- **Records supplied**:
BEGIN

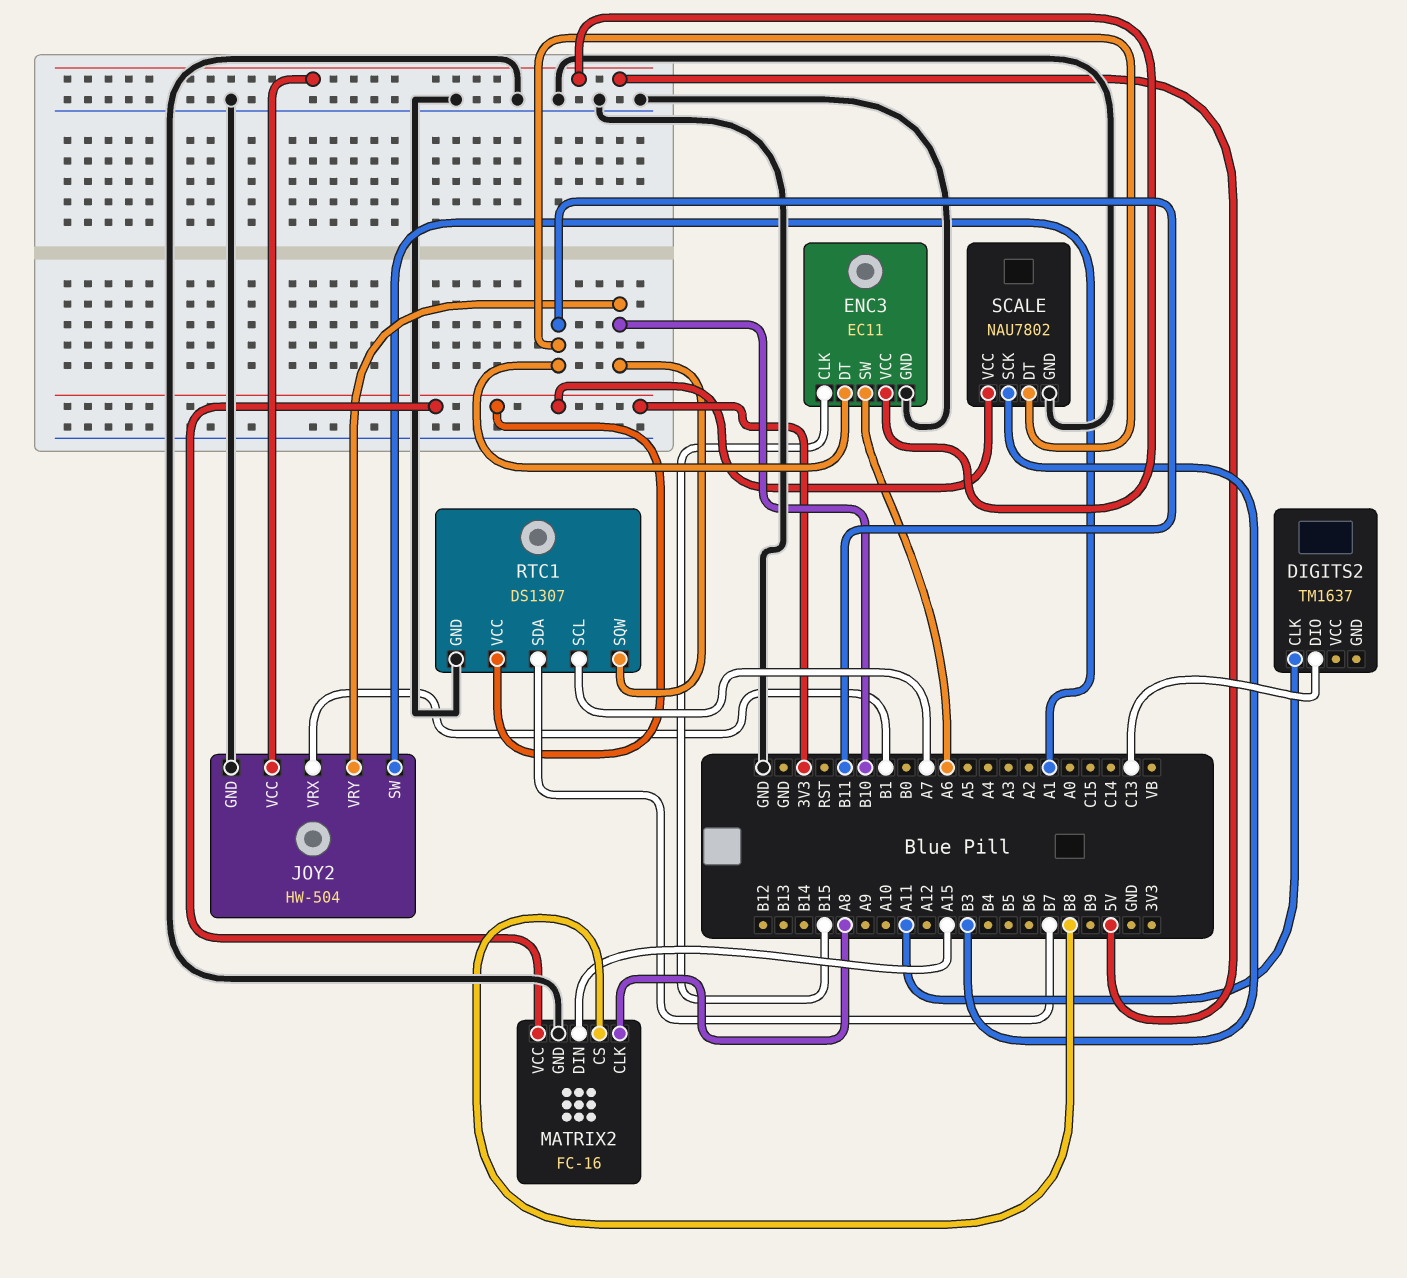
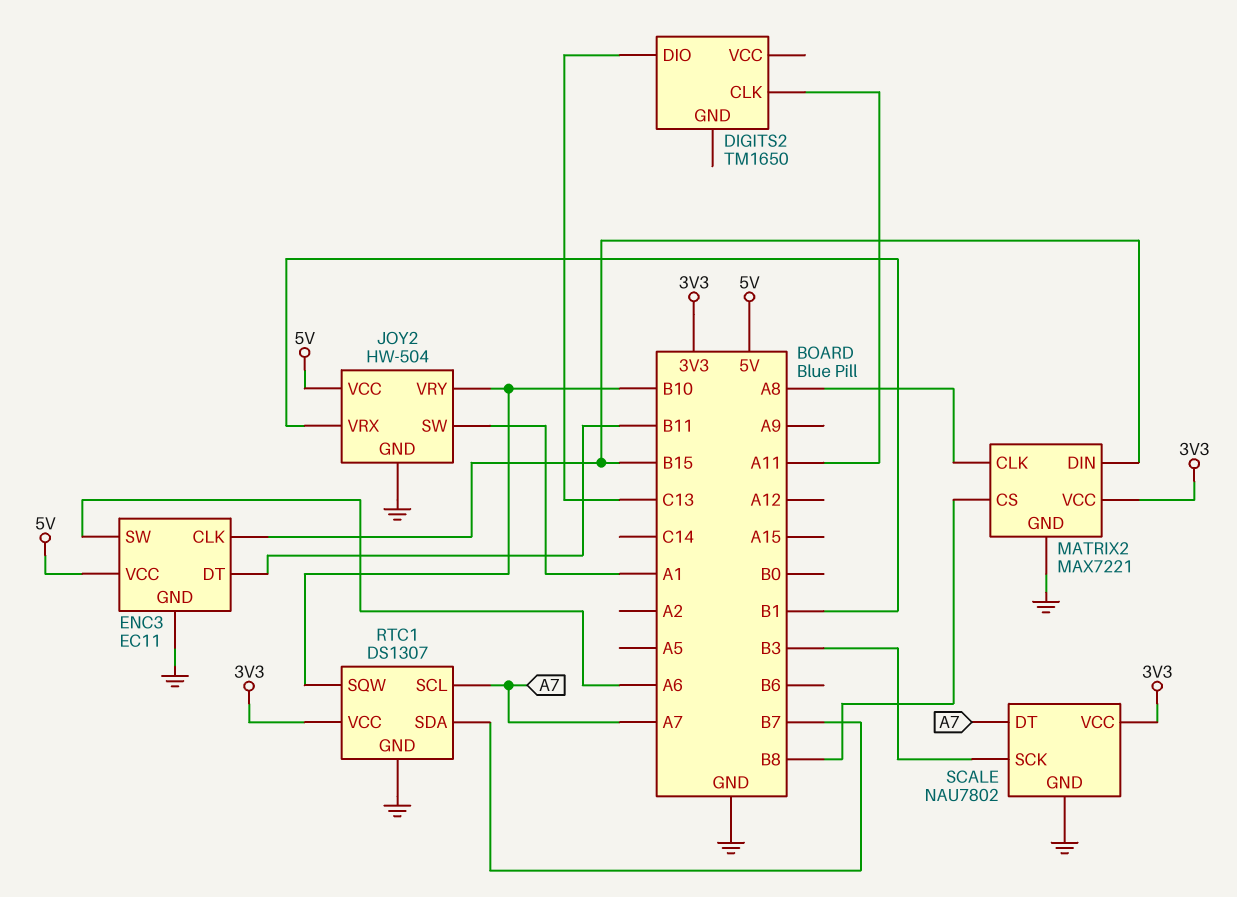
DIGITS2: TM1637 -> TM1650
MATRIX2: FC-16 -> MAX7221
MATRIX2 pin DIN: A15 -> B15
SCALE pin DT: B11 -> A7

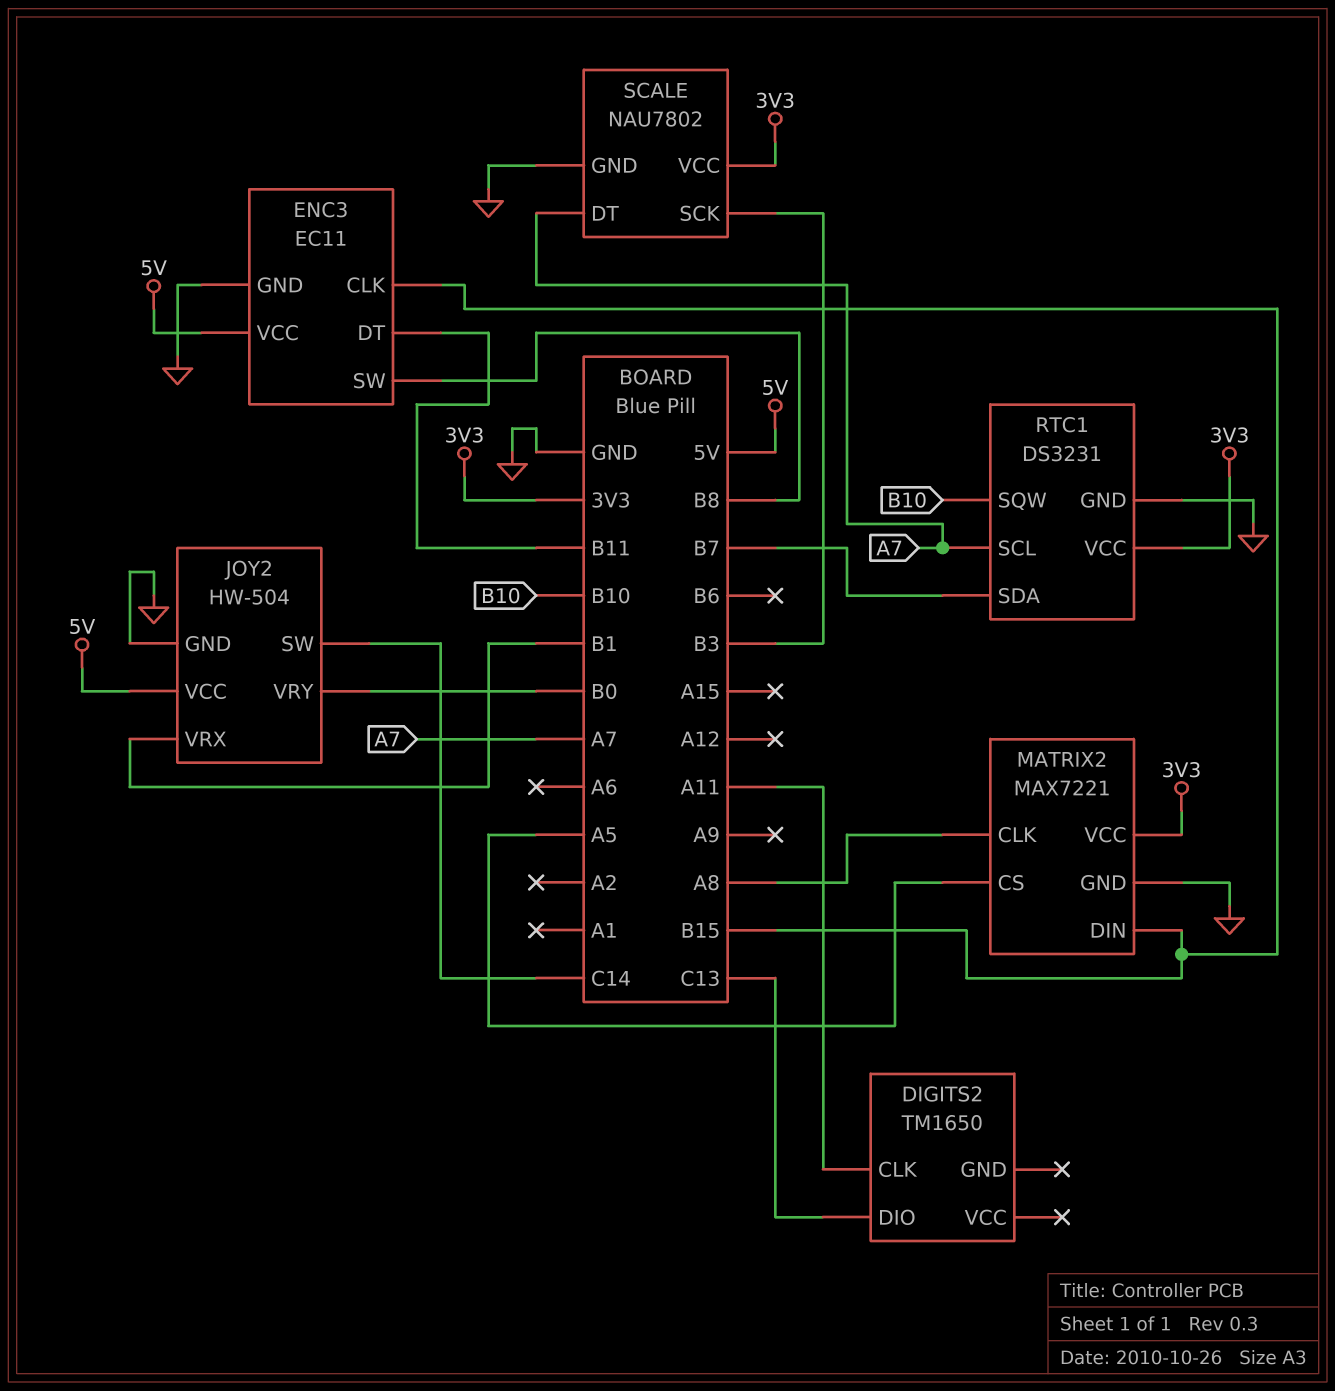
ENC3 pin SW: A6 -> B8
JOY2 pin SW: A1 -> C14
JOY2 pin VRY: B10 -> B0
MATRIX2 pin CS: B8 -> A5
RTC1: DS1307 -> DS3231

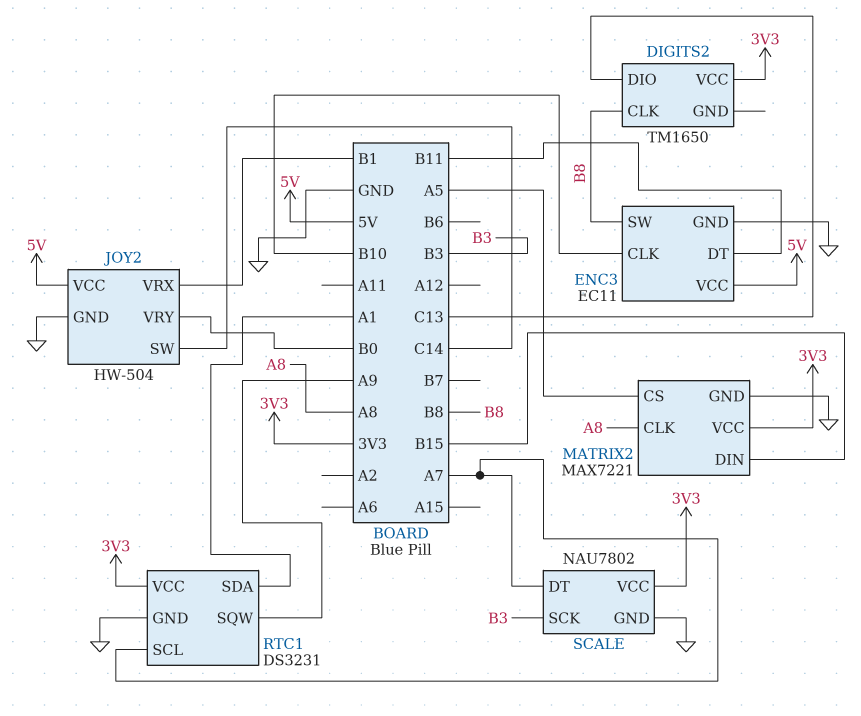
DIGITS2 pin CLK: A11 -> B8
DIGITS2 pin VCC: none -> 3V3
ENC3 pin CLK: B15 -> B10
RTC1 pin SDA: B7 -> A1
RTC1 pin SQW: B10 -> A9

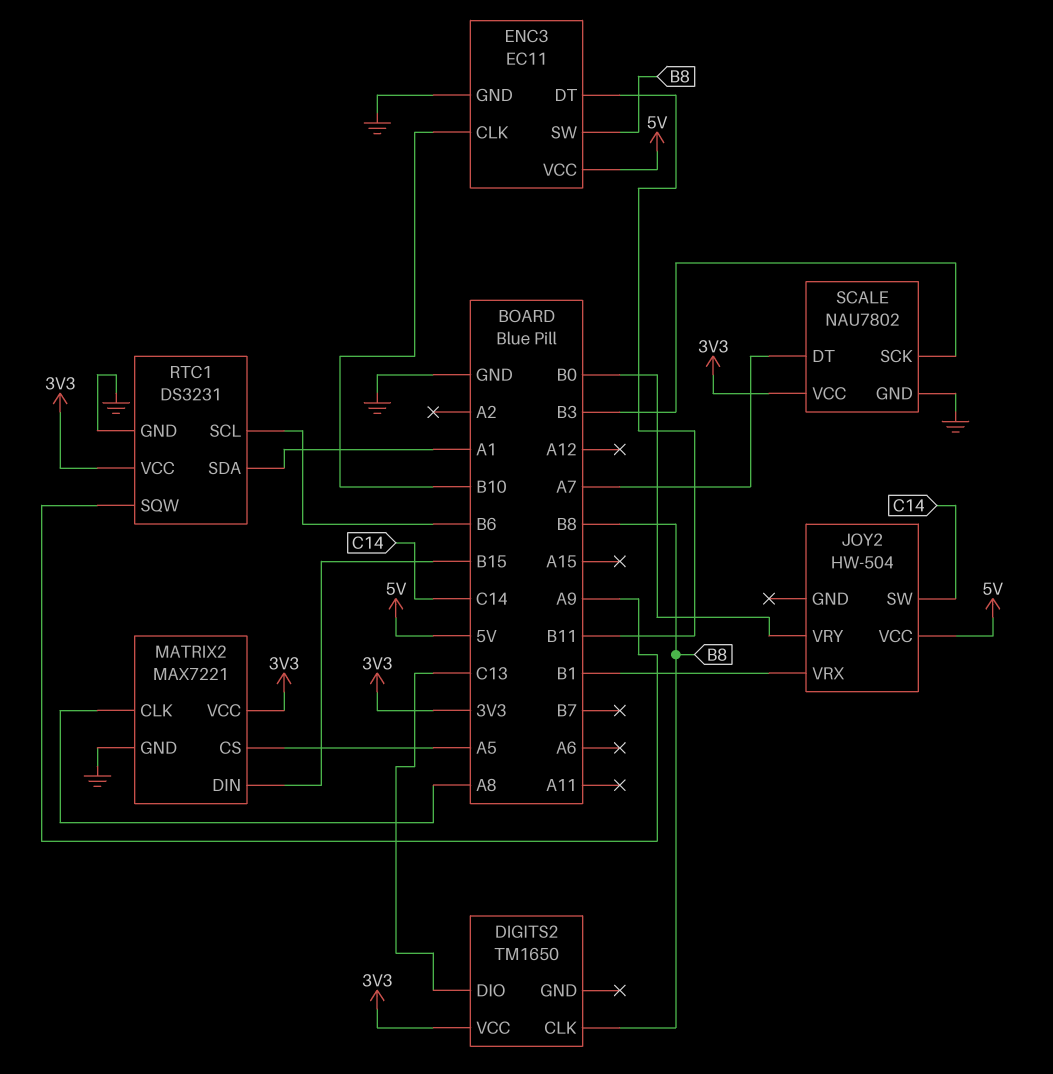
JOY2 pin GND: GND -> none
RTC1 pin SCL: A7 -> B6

END

- **Aim of the exercise**:
The records above, minus their pictures, are to be returned word for word.

- **Answer**:
DIGITS2: TM1637 -> TM1650
MATRIX2: FC-16 -> MAX7221
MATRIX2 pin DIN: A15 -> B15
SCALE pin DT: B11 -> A7

ENC3 pin SW: A6 -> B8
JOY2 pin SW: A1 -> C14
JOY2 pin VRY: B10 -> B0
MATRIX2 pin CS: B8 -> A5
RTC1: DS1307 -> DS3231

DIGITS2 pin CLK: A11 -> B8
DIGITS2 pin VCC: none -> 3V3
ENC3 pin CLK: B15 -> B10
RTC1 pin SDA: B7 -> A1
RTC1 pin SQW: B10 -> A9

JOY2 pin GND: GND -> none
RTC1 pin SCL: A7 -> B6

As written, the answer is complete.